**Activity:** Skip every picture, and output exactly the lines starting at the one with "red round brick I7 level 3 -> none" and running through the last line of the material below.

[Start of section]

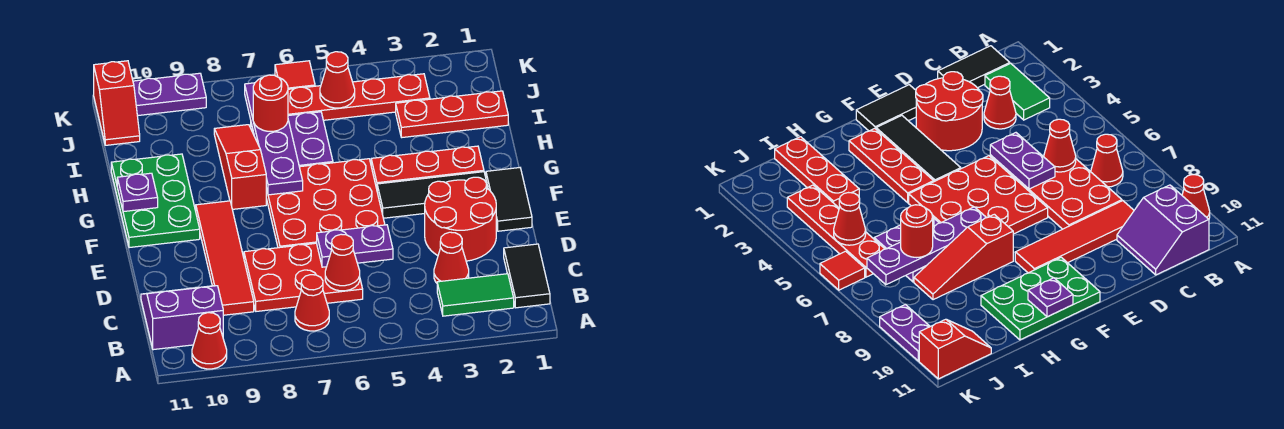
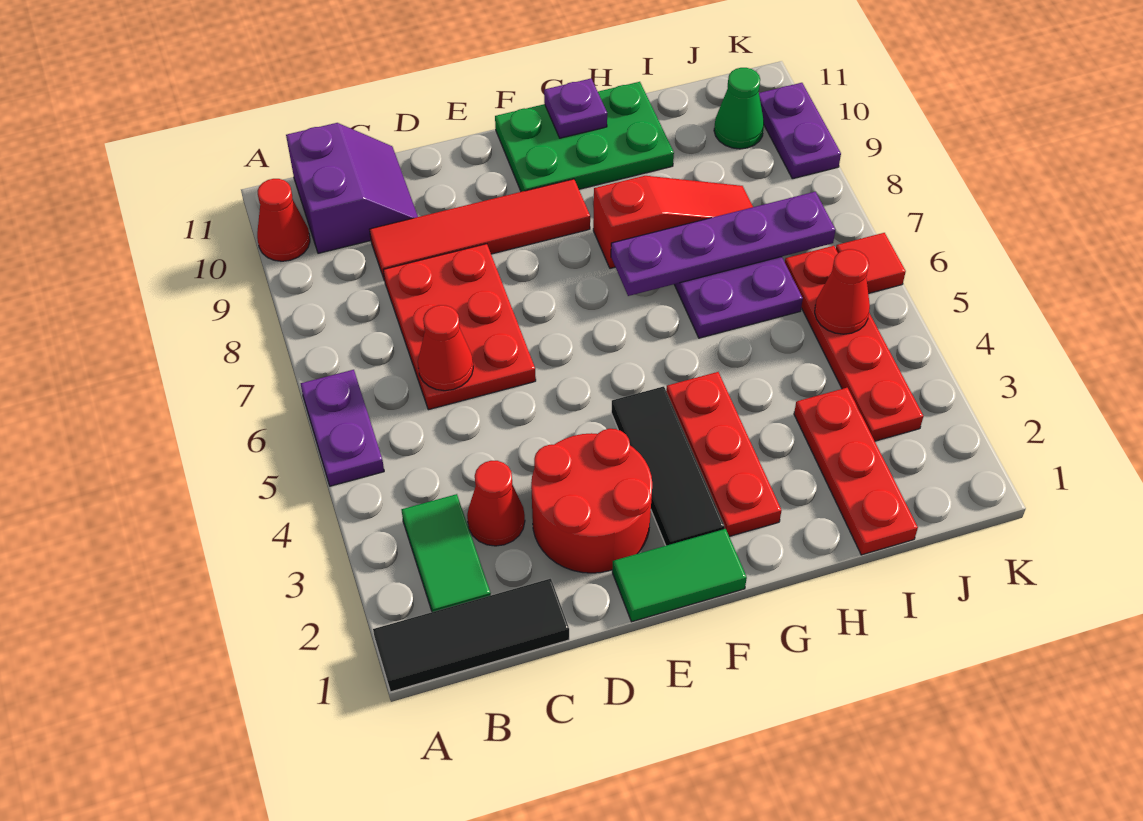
black tile B1:C1 level 1 -> black tile A1:C1 level 1
red cone B7 level 1 -> none
purple plate D5:D6 level 2 -> purple plate A5:A6 level 1
black tile E1:F1 level 1 -> green tile E1:F1 level 1
red plate E5:G7 level 1 -> none
red round brick I7 level 3 -> none
none -> green cone J10 level 1
red slope J11:K11 level 1 top K -> none

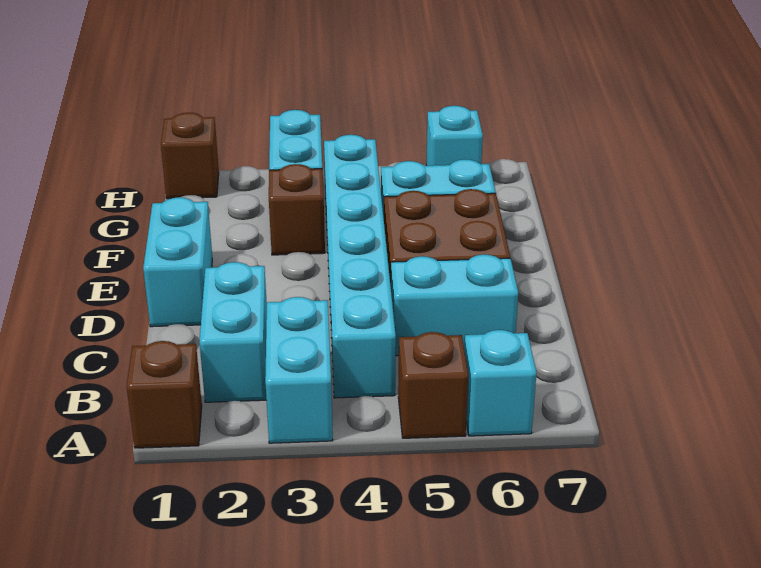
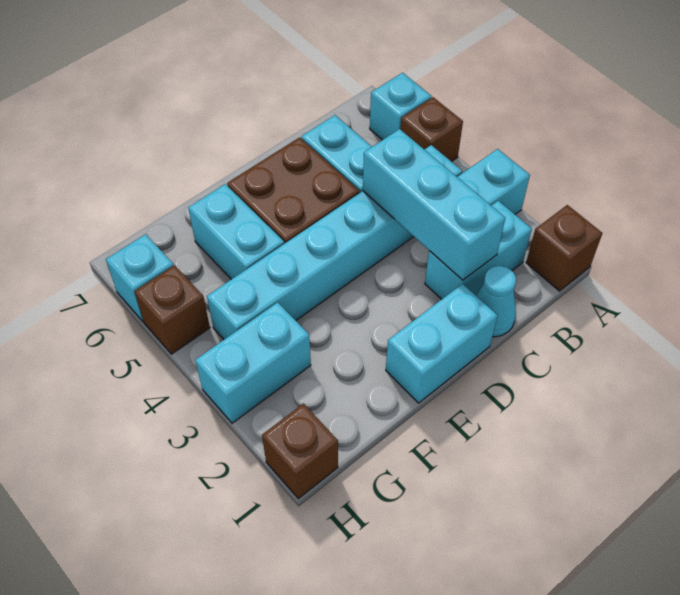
none -> cyan cone C1 level 1
none -> cyan brick C2:C4 level 2
brown brick F3 level 1 -> brown brick H5 level 1

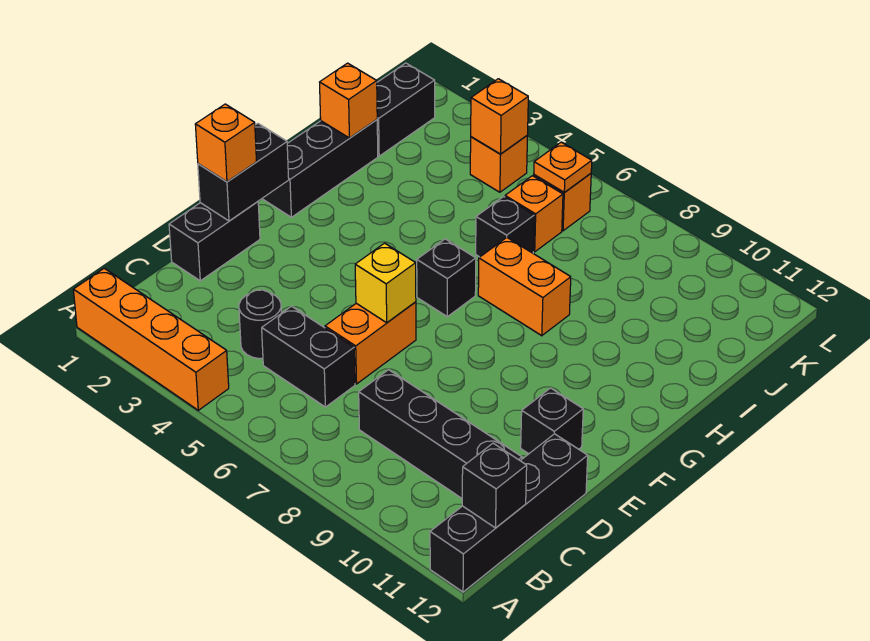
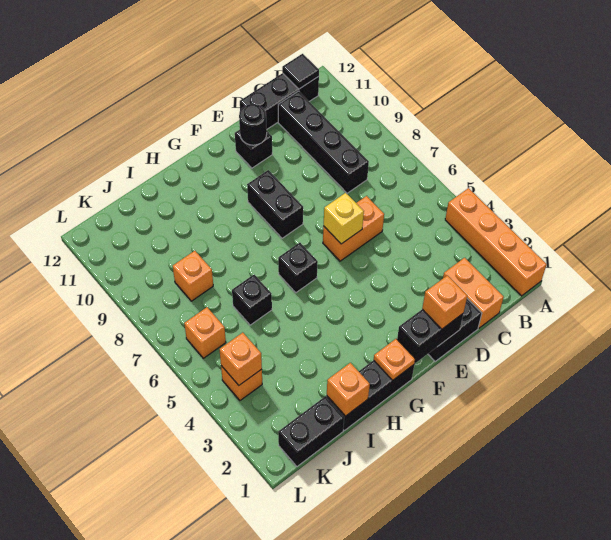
black brick A12:D12 level 1 -> black brick B12:D12 level 1
black brick B12 level 2 -> black tile B12 level 2
black round brick C4 level 1 -> black round brick E11 level 2
black brick C5:C6 level 1 -> black brick F8:F9 level 1
orange brick H7:H8 level 1 -> orange brick C1:C2 level 1
orange brick J6 level 1 -> orange brick J8 level 1
orange plate K6 level 2 -> orange plate G1 level 2

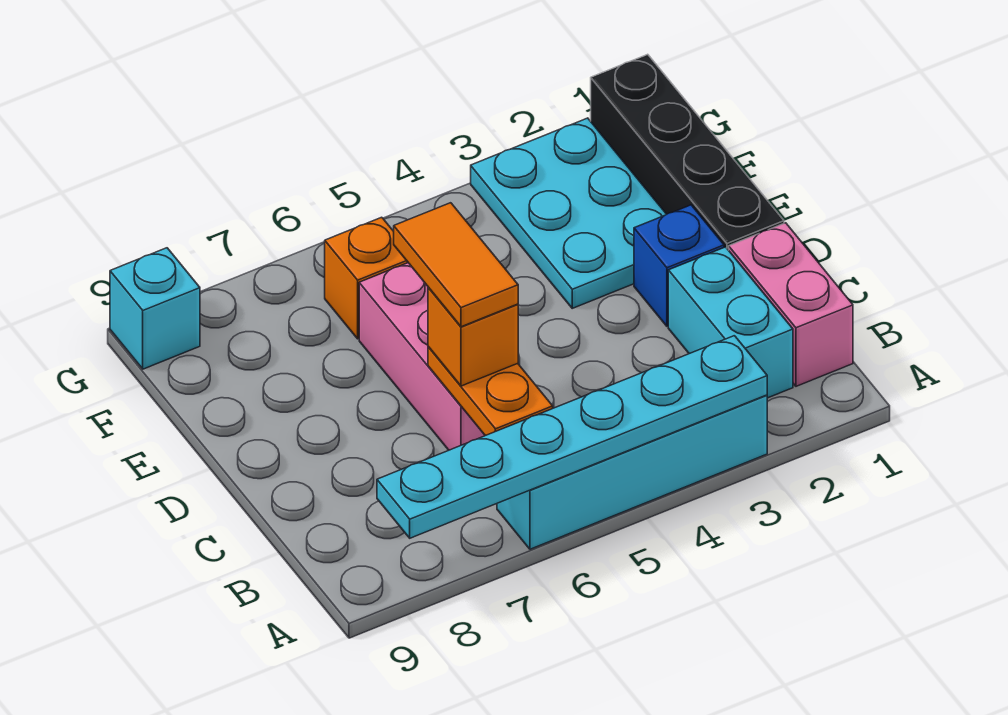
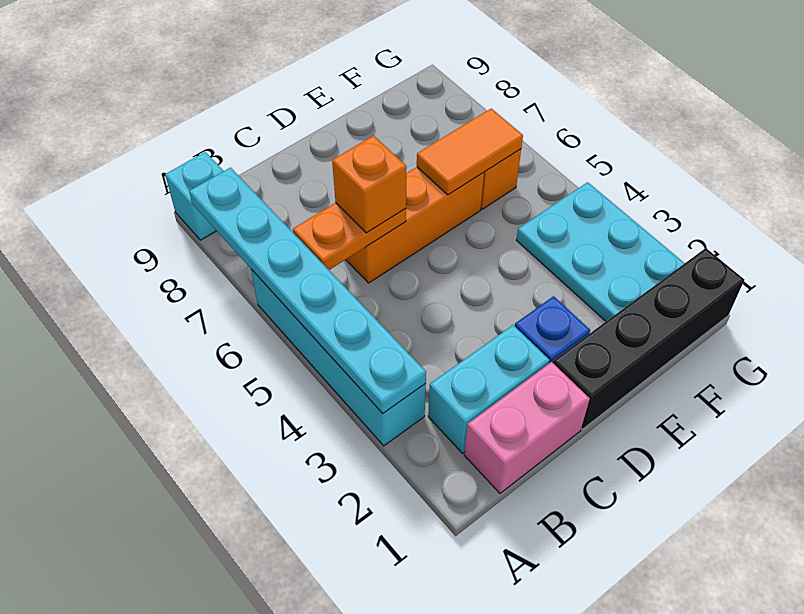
pink brick C6:E6 level 1 -> orange brick C6:E6 level 1
orange tile C6:D6 level 4 -> orange tile E6:F6 level 2
cyan plate E2:G3 level 1 -> cyan plate F2:G4 level 1
cyan brick G9 level 1 -> cyan brick A9 level 1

[End of section]

**Result of this task:**
red round brick I7 level 3 -> none
none -> green cone J10 level 1
red slope J11:K11 level 1 top K -> none

none -> cyan cone C1 level 1
none -> cyan brick C2:C4 level 2
brown brick F3 level 1 -> brown brick H5 level 1

black brick A12:D12 level 1 -> black brick B12:D12 level 1
black brick B12 level 2 -> black tile B12 level 2
black round brick C4 level 1 -> black round brick E11 level 2
black brick C5:C6 level 1 -> black brick F8:F9 level 1
orange brick H7:H8 level 1 -> orange brick C1:C2 level 1
orange brick J6 level 1 -> orange brick J8 level 1
orange plate K6 level 2 -> orange plate G1 level 2

pink brick C6:E6 level 1 -> orange brick C6:E6 level 1
orange tile C6:D6 level 4 -> orange tile E6:F6 level 2
cyan plate E2:G3 level 1 -> cyan plate F2:G4 level 1
cyan brick G9 level 1 -> cyan brick A9 level 1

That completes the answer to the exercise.